▸ **Exercise materials**:
★ ★ ★ ★

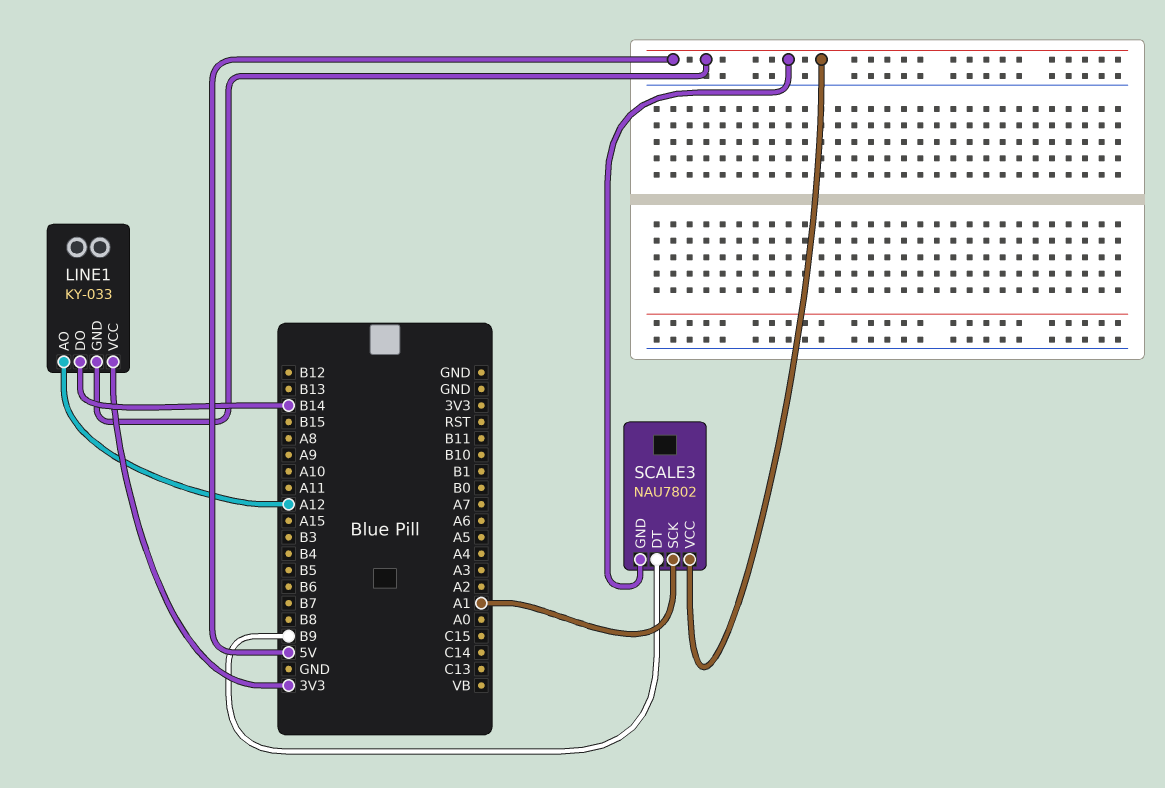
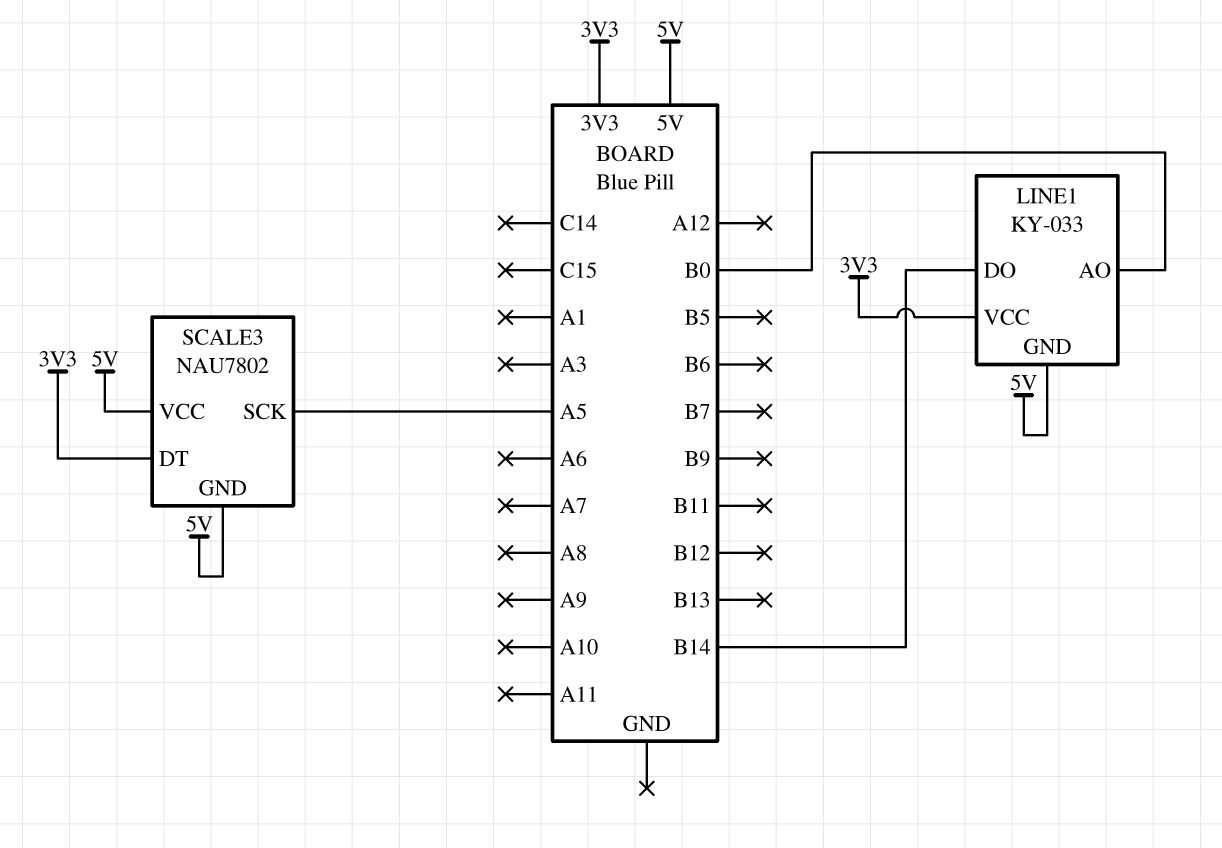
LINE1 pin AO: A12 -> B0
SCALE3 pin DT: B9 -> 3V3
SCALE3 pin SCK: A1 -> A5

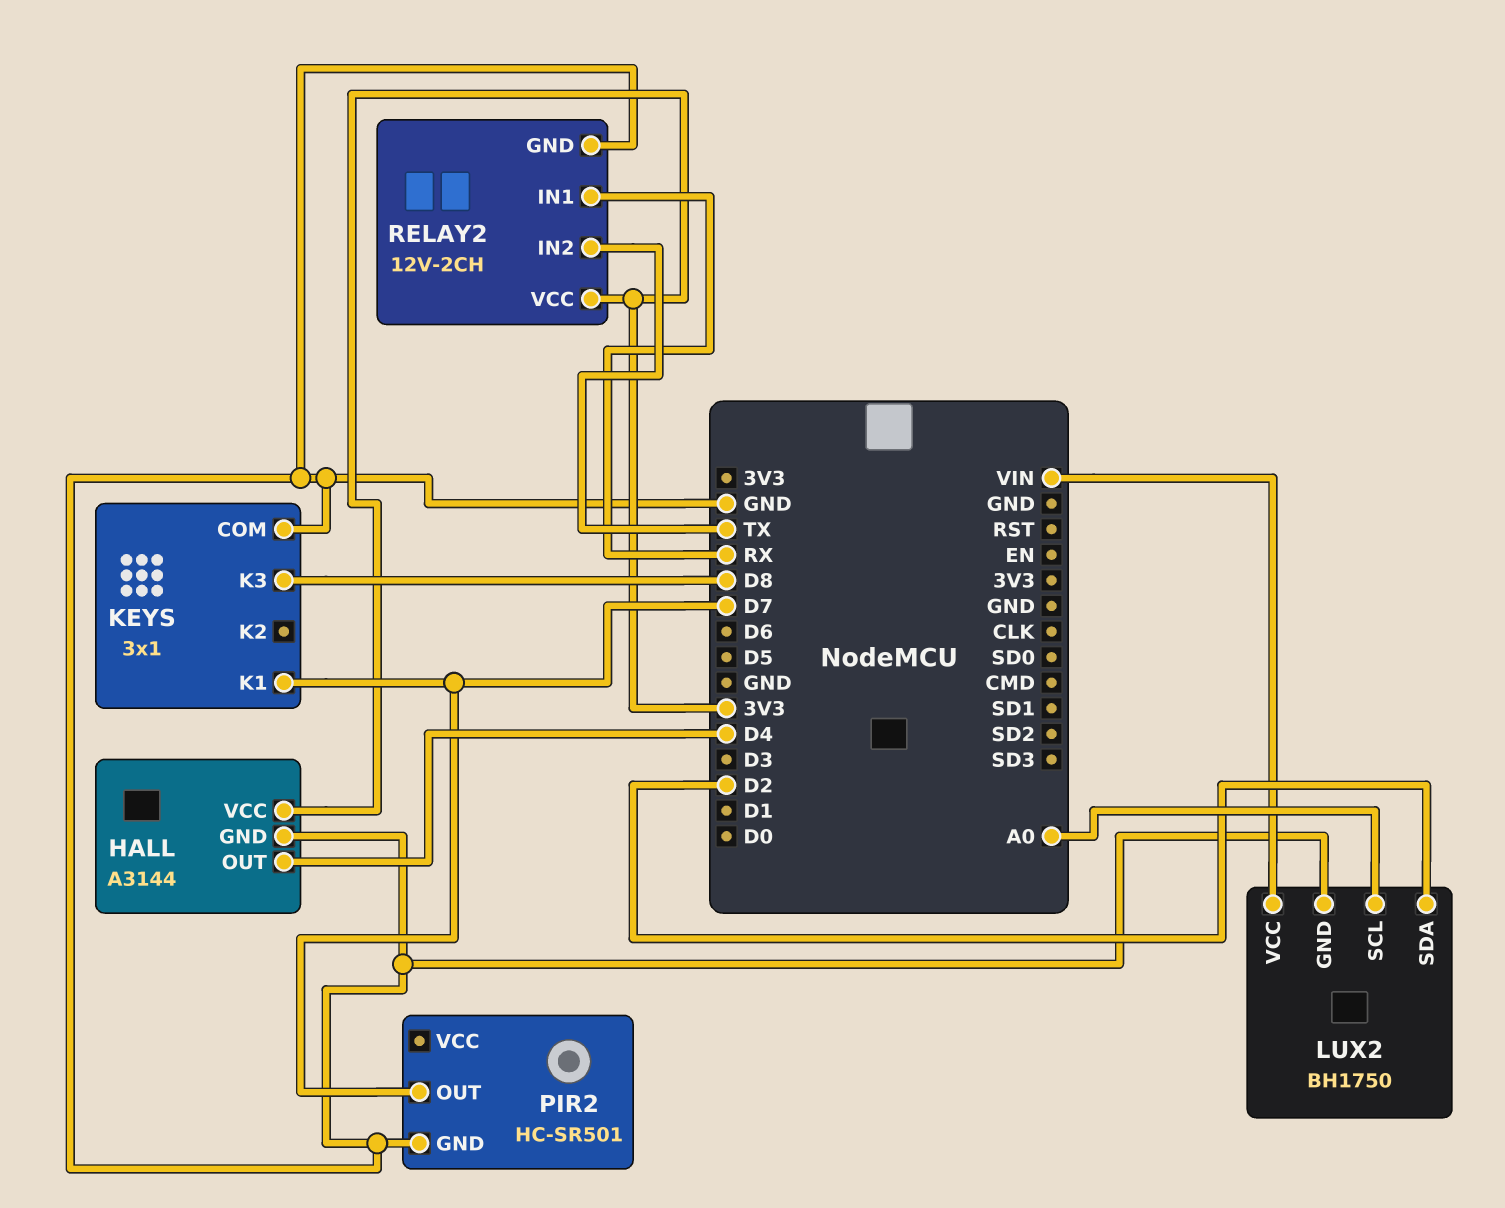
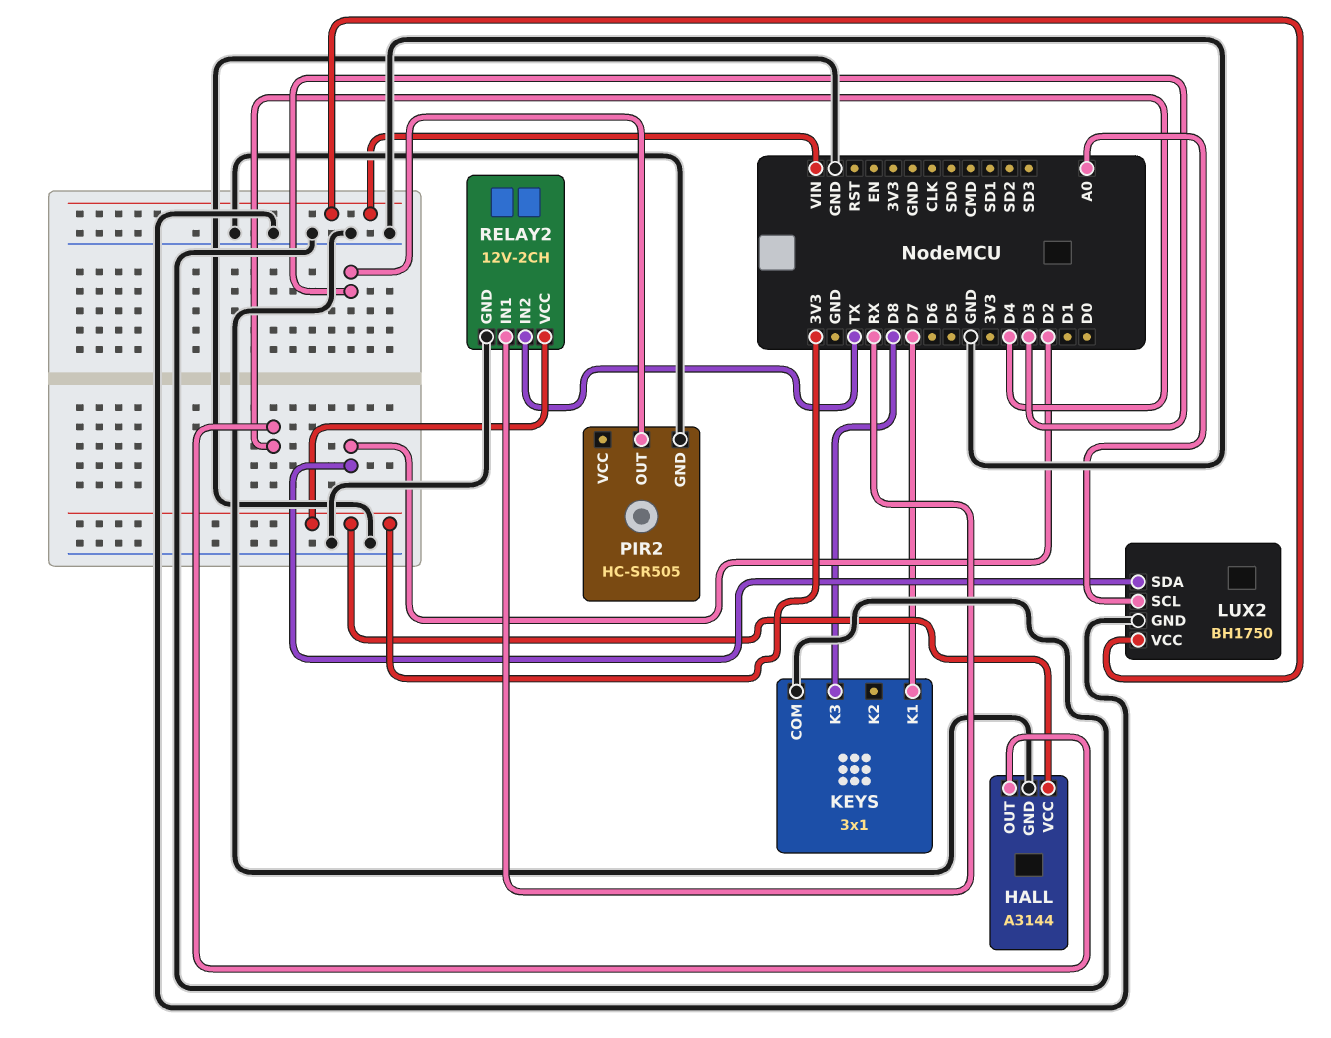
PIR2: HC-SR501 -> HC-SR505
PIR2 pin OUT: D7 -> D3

★ ★ ★ ★

▸ **Directions**:
When copying the records, reproduce every entry exactly and omit all pictures.

▸ **Answer to this exercise**:
LINE1 pin AO: A12 -> B0
SCALE3 pin DT: B9 -> 3V3
SCALE3 pin SCK: A1 -> A5

PIR2: HC-SR501 -> HC-SR505
PIR2 pin OUT: D7 -> D3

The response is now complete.